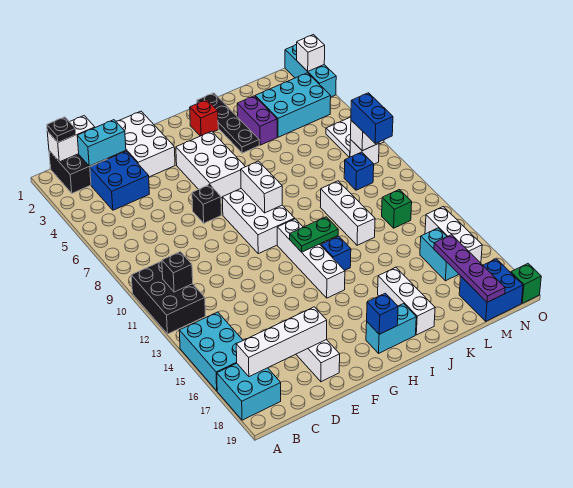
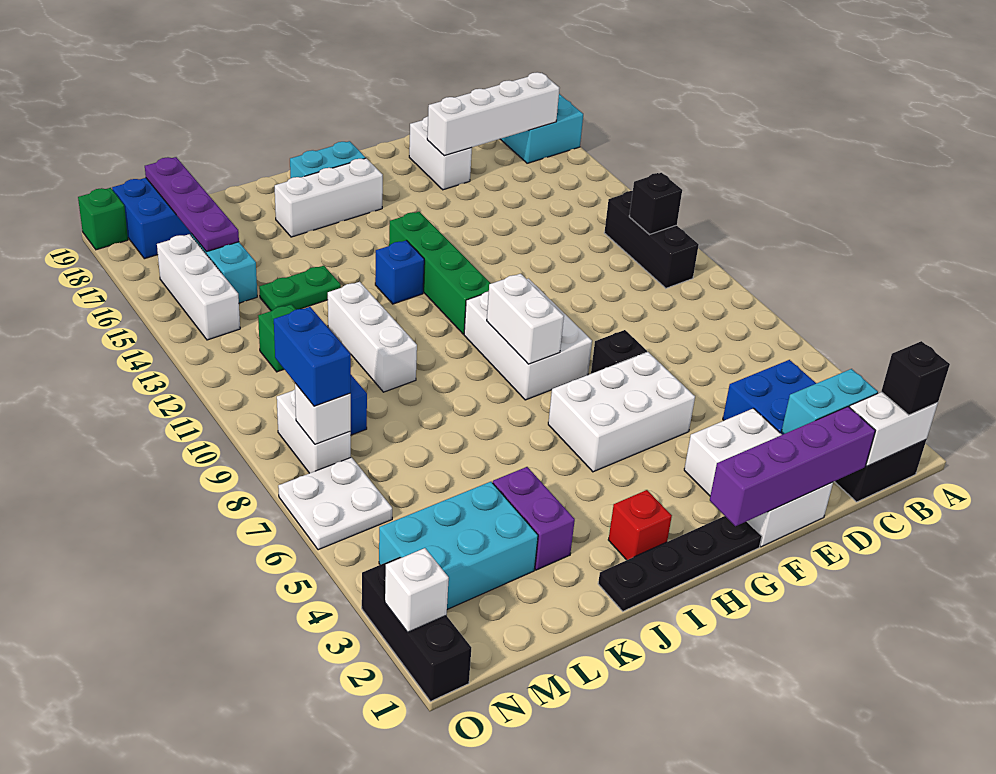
black brick A10:B12 level 1 -> black brick B10:B12 level 1
cyan brick A14:B16 level 1 -> none
black plate B1 level 3 -> black brick B1 level 3
none -> purple brick D1:G1 level 2
white brick G4:H6 level 1 -> white brick F5:H6 level 1
white brick H11:H14 level 1 -> green brick H11:H14 level 1
green plate H12:I12 level 2 -> green plate K14:L14 level 1
blue brick H18 level 2 -> none
black plate J1:J4 level 1 -> black plate G1:J1 level 1
white brick J16:J18 level 1 -> white brick H17:J17 level 1
white brick N8 level 1 -> white brick N8:N9 level 1
cyan brick O1:O3 level 1 -> black brick O1:O3 level 1

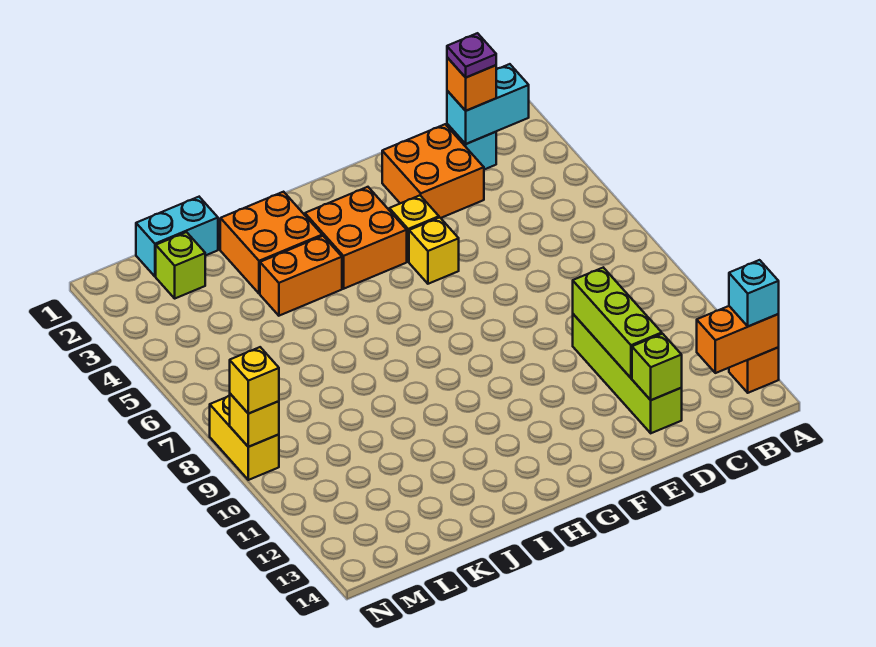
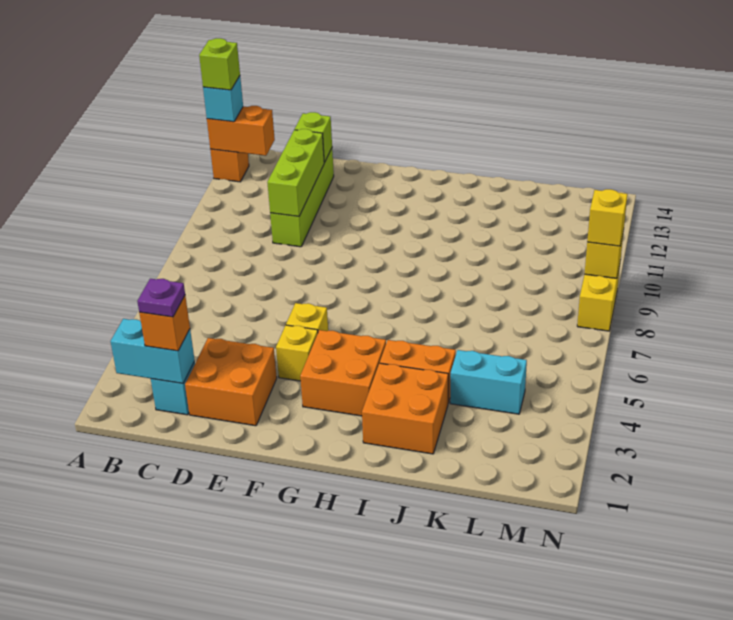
cyan brick K1:L1 level 1 -> cyan brick K4:L4 level 1
lime brick L2 level 1 -> lime brick A13 level 4

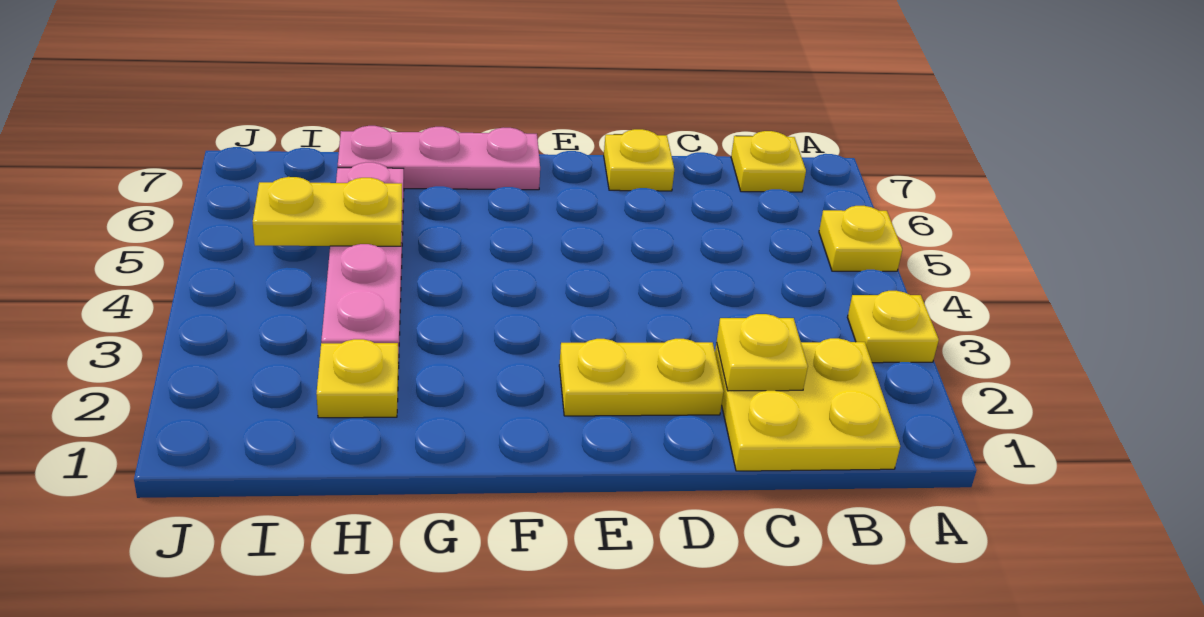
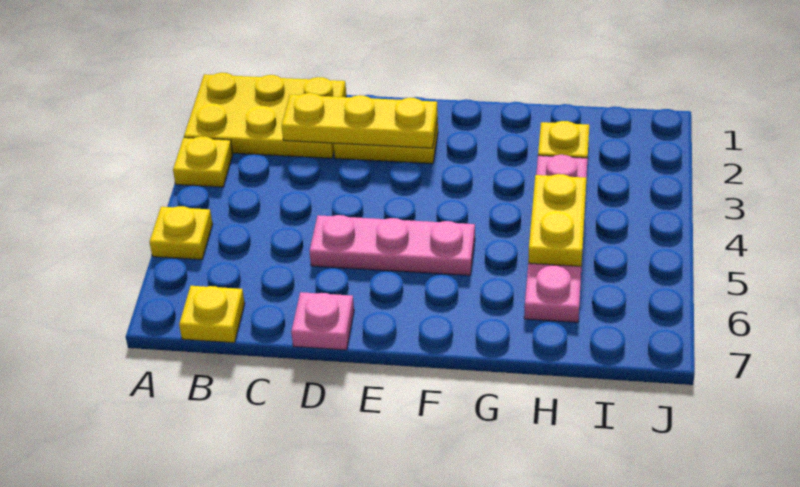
yellow plate B1:C2 level 1 -> yellow plate A1:C2 level 1
yellow plate C2 level 2 -> yellow plate C2:E2 level 2
yellow plate D7 level 1 -> pink plate D7 level 1
pink plate F7:H7 level 1 -> pink plate D5:F5 level 1
yellow plate H5:I5 level 2 -> yellow plate H4:H5 level 2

- **Task statement**:
Which lines above run from the one containing "black plate B1" to the one containing "white brick N8 level"? Give them again exactly, both ends included.

- **Task output**:
black plate B1 level 3 -> black brick B1 level 3
none -> purple brick D1:G1 level 2
white brick G4:H6 level 1 -> white brick F5:H6 level 1
white brick H11:H14 level 1 -> green brick H11:H14 level 1
green plate H12:I12 level 2 -> green plate K14:L14 level 1
blue brick H18 level 2 -> none
black plate J1:J4 level 1 -> black plate G1:J1 level 1
white brick J16:J18 level 1 -> white brick H17:J17 level 1
white brick N8 level 1 -> white brick N8:N9 level 1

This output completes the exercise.